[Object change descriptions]
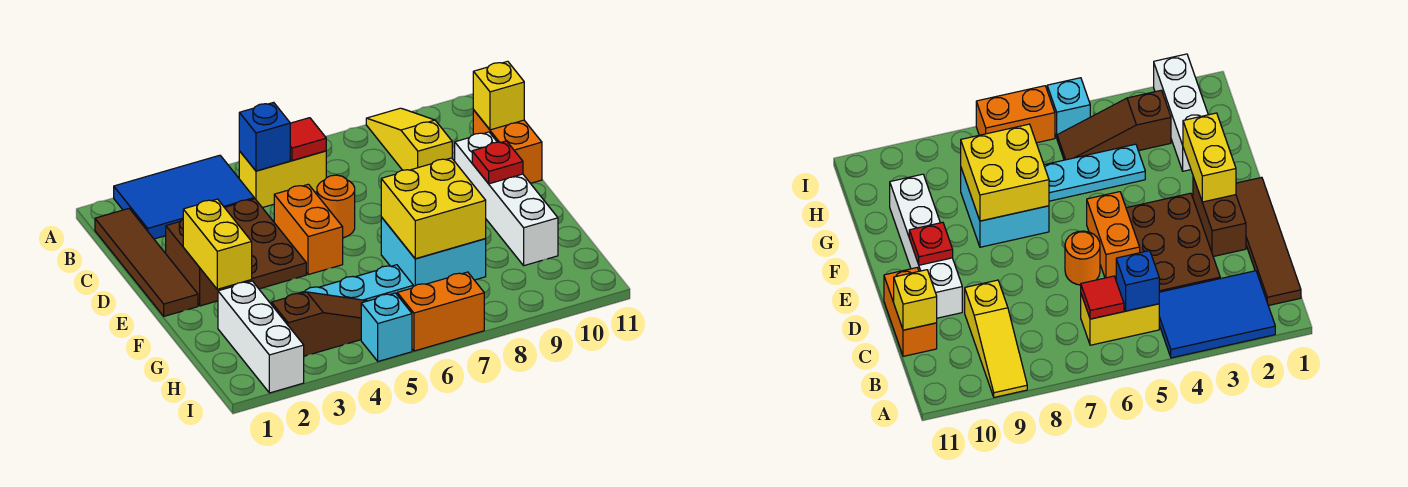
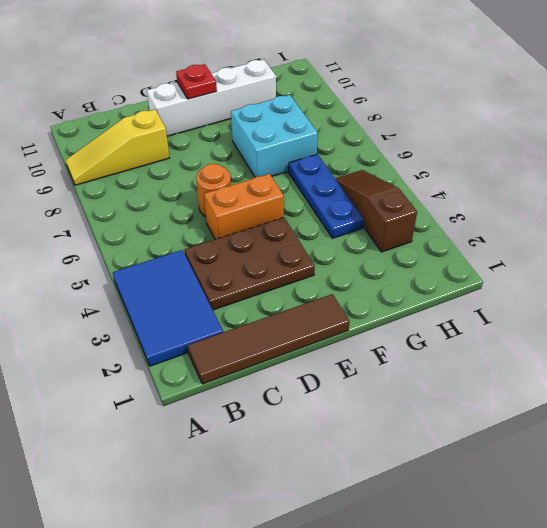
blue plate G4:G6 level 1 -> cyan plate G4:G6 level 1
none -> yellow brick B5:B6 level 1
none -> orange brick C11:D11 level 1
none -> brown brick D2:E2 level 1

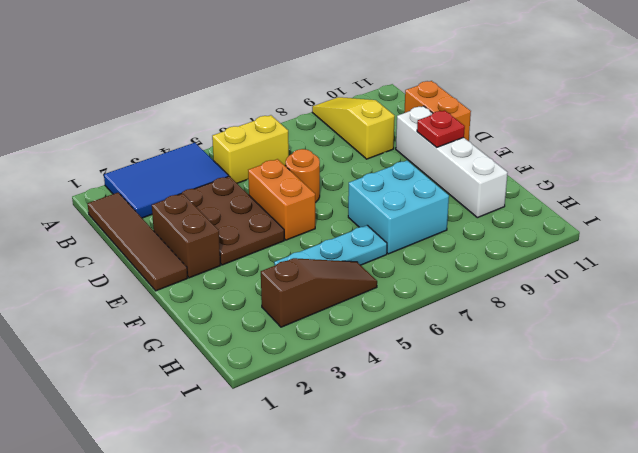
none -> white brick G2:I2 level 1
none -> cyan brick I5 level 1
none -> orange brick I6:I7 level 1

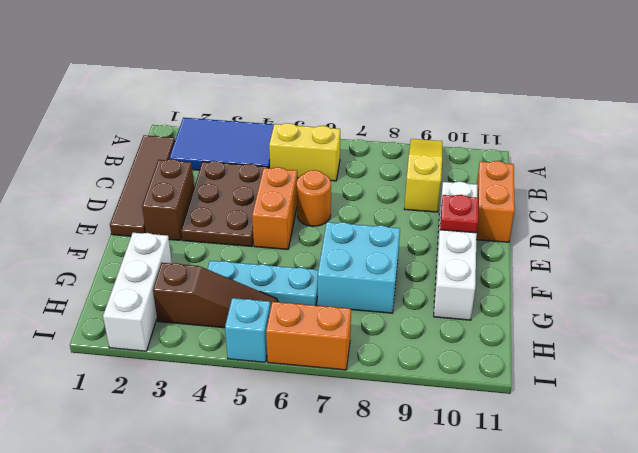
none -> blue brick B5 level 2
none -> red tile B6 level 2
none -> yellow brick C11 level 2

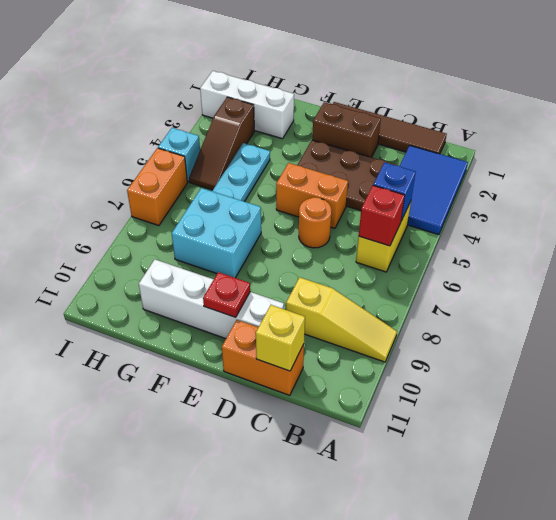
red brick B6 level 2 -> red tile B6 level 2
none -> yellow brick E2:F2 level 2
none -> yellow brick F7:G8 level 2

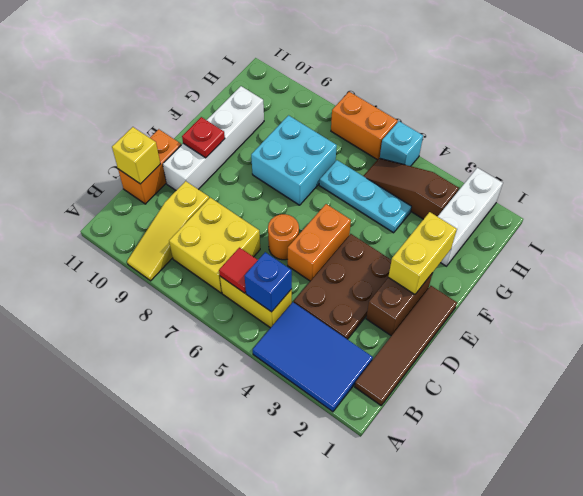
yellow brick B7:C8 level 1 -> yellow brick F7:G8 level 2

#### [Exercise requirements]
Lines from the records above that hold "yellow" are the ones to list.

#### [Task response]
none -> yellow brick B5:B6 level 1
none -> yellow brick C11 level 2
none -> yellow brick E2:F2 level 2
none -> yellow brick F7:G8 level 2
yellow brick B7:C8 level 1 -> yellow brick F7:G8 level 2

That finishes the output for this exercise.